- **Exercise goal**
Across these entries, count the lines holding the string "before"; the number is the whole answer.

------------------------------------------------------------------------

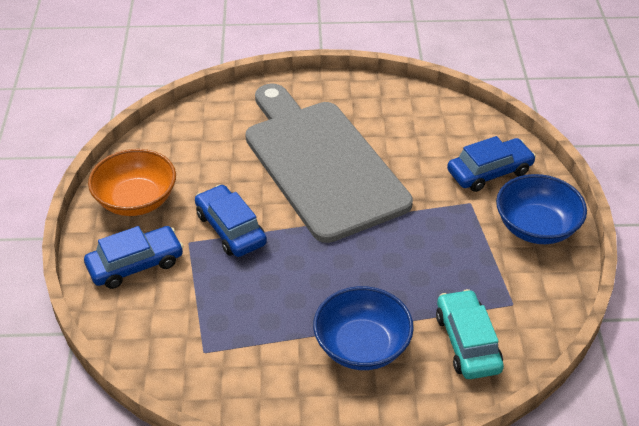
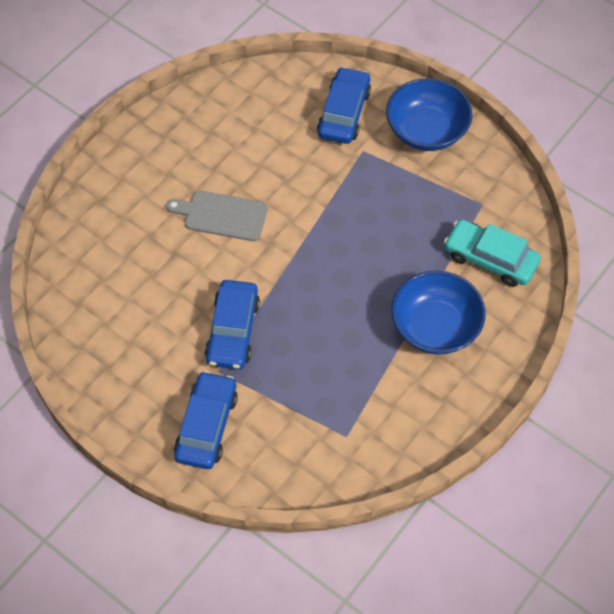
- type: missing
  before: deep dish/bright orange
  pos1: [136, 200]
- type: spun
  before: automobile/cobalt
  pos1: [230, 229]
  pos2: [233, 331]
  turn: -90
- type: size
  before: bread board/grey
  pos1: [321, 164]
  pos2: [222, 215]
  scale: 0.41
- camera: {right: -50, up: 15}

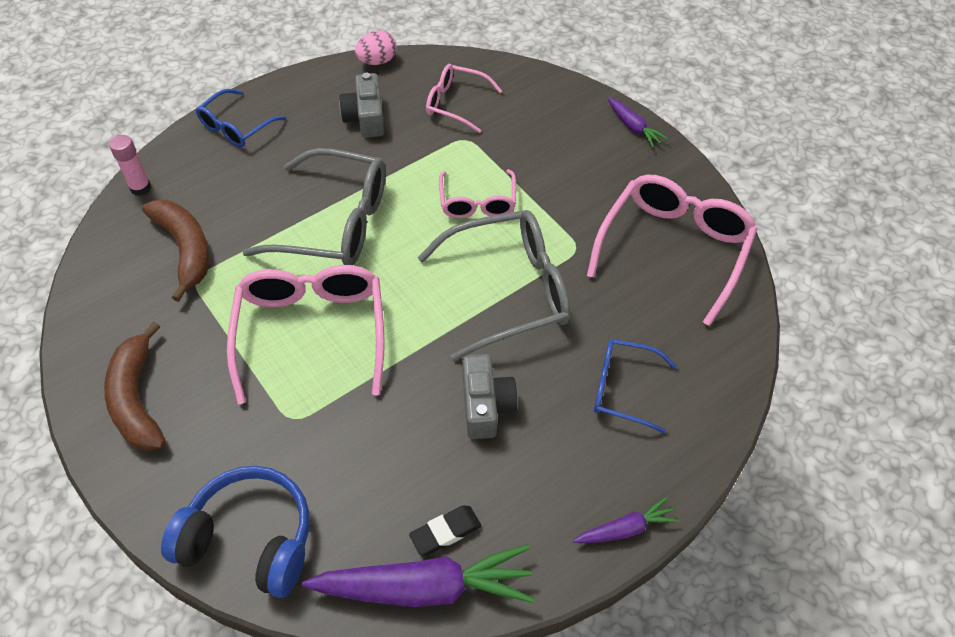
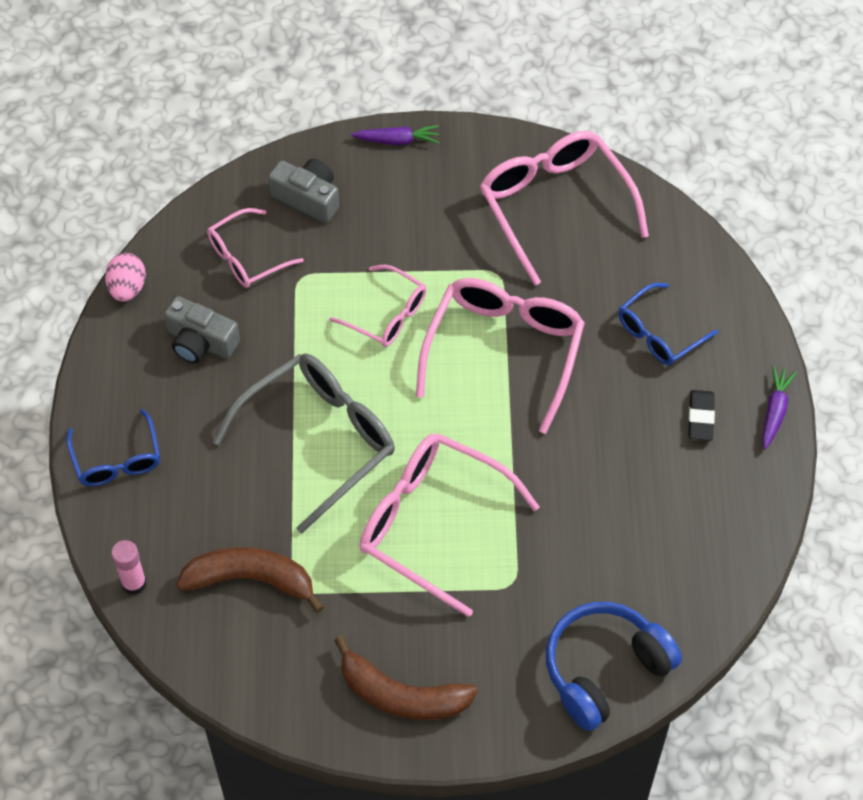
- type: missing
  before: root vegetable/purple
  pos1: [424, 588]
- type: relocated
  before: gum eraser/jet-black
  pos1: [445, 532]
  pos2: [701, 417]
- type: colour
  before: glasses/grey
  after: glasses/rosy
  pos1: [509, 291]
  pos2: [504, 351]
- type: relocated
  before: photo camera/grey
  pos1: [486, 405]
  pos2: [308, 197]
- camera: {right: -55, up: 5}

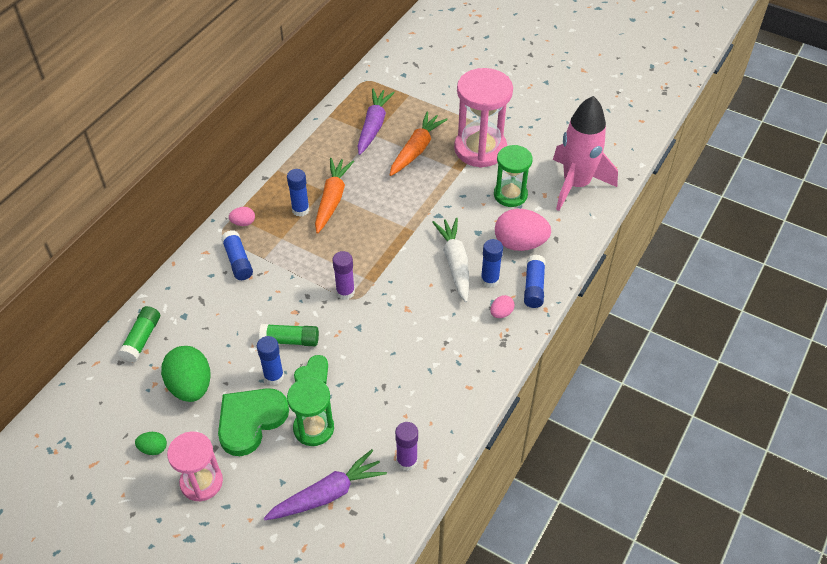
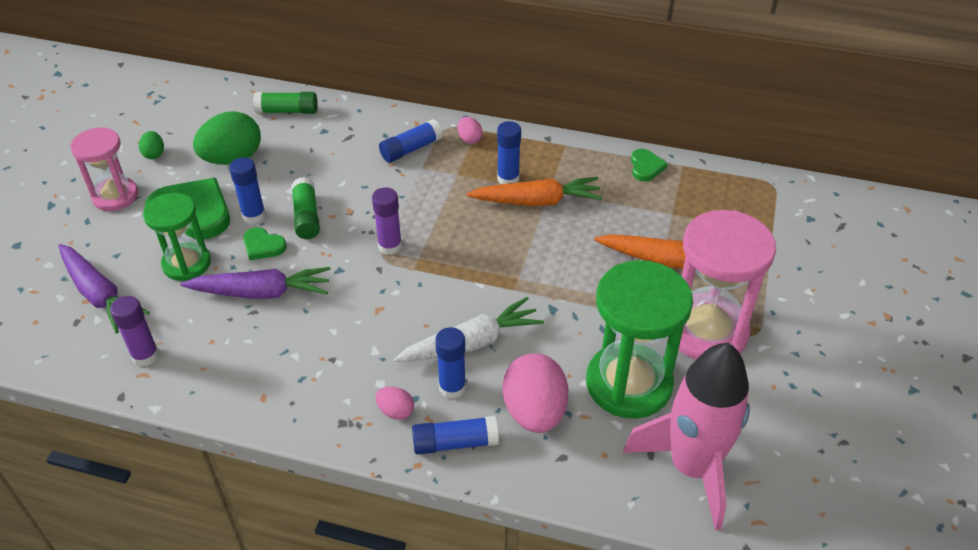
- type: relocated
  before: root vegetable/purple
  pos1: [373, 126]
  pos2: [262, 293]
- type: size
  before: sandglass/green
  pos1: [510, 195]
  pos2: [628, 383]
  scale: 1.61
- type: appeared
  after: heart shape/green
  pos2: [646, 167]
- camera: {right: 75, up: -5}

------------------------------------------------------------------------

- **Answer for the task**
9